Exercise objective — From the first line down to the one containing "royal blue bobbin", reproduce the entries below exactly and leave out the pictures.

Information provided —
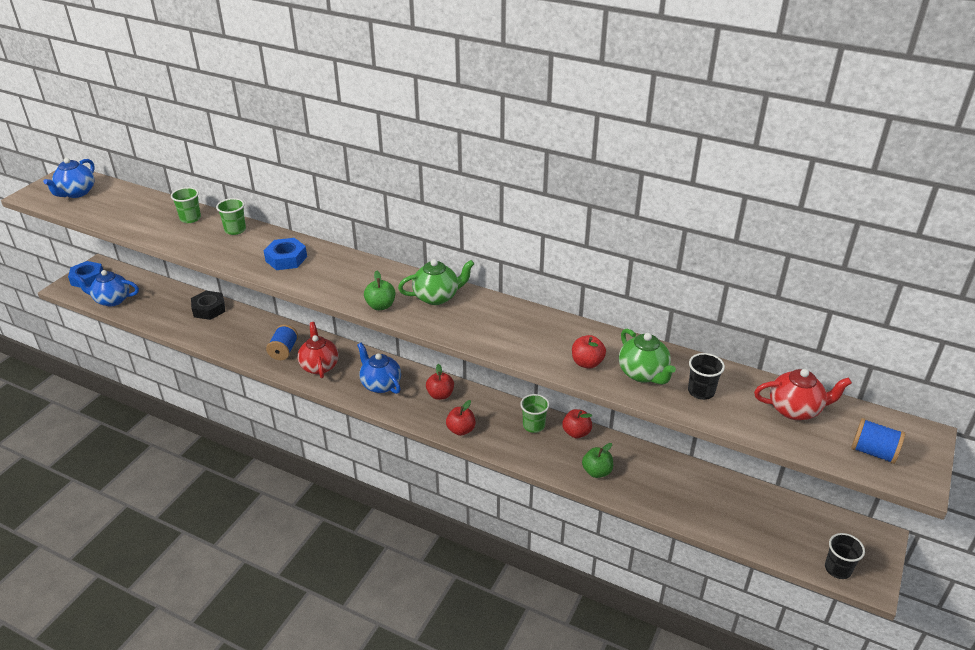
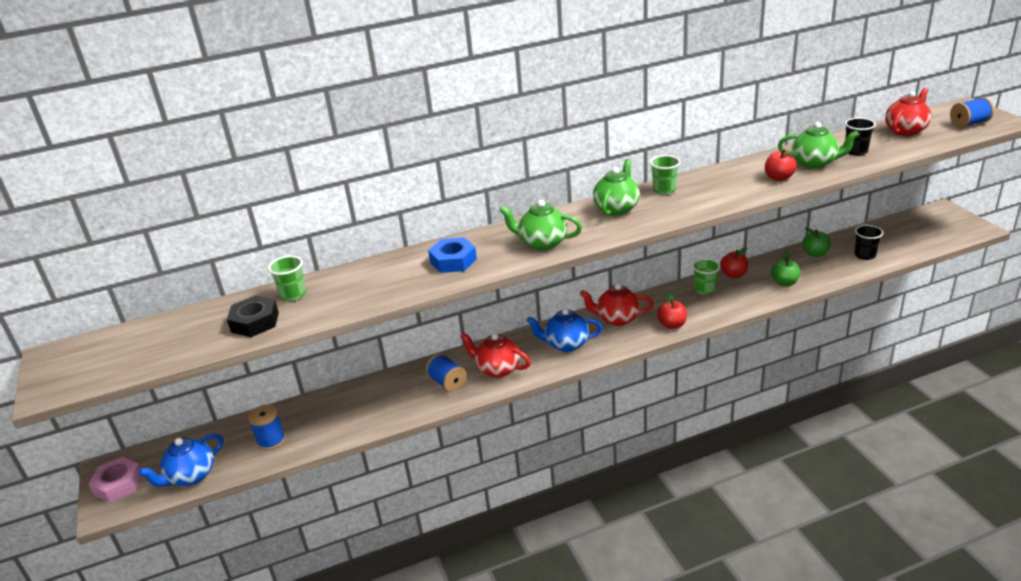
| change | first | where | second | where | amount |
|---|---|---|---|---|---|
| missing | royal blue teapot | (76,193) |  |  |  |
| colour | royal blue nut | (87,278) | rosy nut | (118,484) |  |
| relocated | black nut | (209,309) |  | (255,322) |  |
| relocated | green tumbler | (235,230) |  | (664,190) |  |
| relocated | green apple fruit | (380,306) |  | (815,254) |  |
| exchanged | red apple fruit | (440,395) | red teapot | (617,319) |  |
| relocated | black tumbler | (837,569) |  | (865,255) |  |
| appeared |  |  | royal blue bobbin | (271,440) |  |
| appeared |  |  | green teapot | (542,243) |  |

Result of the task —
| change | first | where | second | where | amount |
|---|---|---|---|---|---|
| missing | royal blue teapot | (76,193) |  |  |  |
| colour | royal blue nut | (87,278) | rosy nut | (118,484) |  |
| relocated | black nut | (209,309) |  | (255,322) |  |
| relocated | green tumbler | (235,230) |  | (664,190) |  |
| relocated | green apple fruit | (380,306) |  | (815,254) |  |
| exchanged | red apple fruit | (440,395) | red teapot | (617,319) |  |
| relocated | black tumbler | (837,569) |  | (865,255) |  |
| appeared |  |  | royal blue bobbin | (271,440) |  |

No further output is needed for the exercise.